§ **Assignment**:
Everything in the listing below needs restating exactly, apart from the pictures.

§ **Provided data**:

((

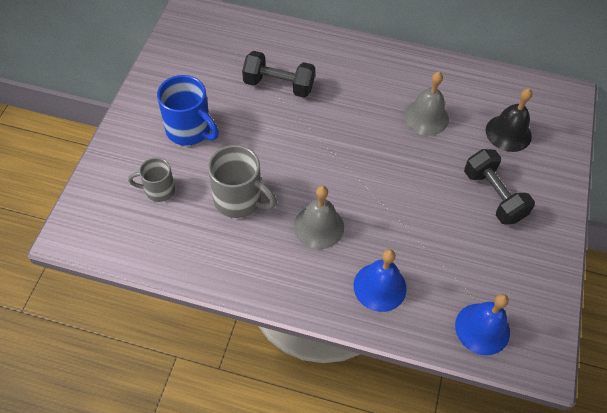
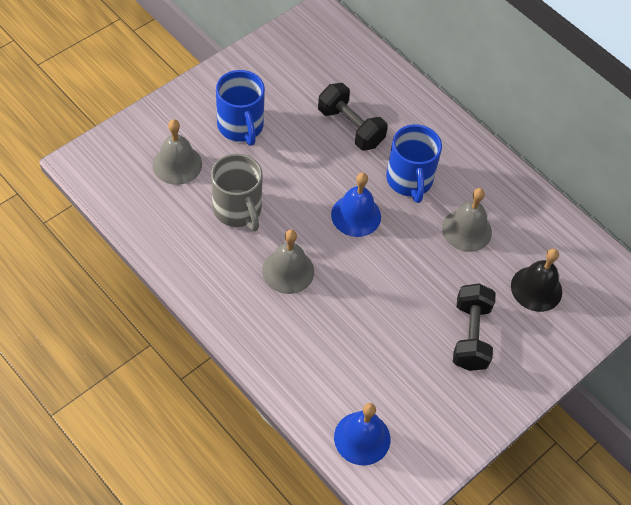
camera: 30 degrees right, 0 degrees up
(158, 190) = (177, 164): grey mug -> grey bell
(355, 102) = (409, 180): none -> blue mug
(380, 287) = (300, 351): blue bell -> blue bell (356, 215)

))

§ **Written solution**:
camera: 30 degrees right, 0 degrees up
(158, 190) = (177, 164): grey mug -> grey bell
(355, 102) = (409, 180): none -> blue mug
(380, 287) = (300, 351): blue bell -> blue bell (356, 215)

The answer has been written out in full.